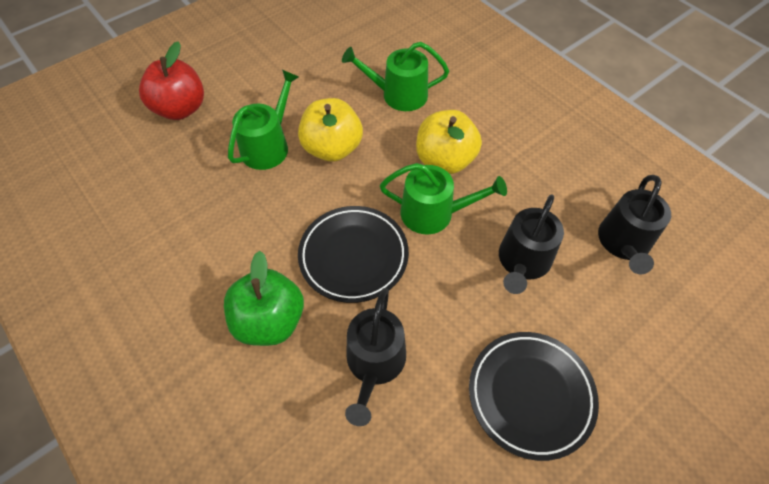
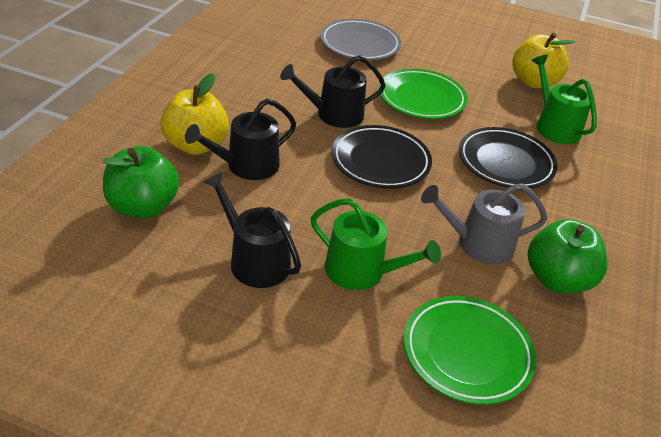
green apple: 1 -> 2
green plate: 0 -> 2
green watering can: 3 -> 2
grey plate: 0 -> 1
grey watering can: 0 -> 1
red apple: 1 -> 0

————————

## YOUR INSTRUCTIONS
The answer must be an exact copy of the entries, with the pictures omitted.

## RESPONSE TO THIS TASK
green apple: 1 -> 2
green plate: 0 -> 2
green watering can: 3 -> 2
grey plate: 0 -> 1
grey watering can: 0 -> 1
red apple: 1 -> 0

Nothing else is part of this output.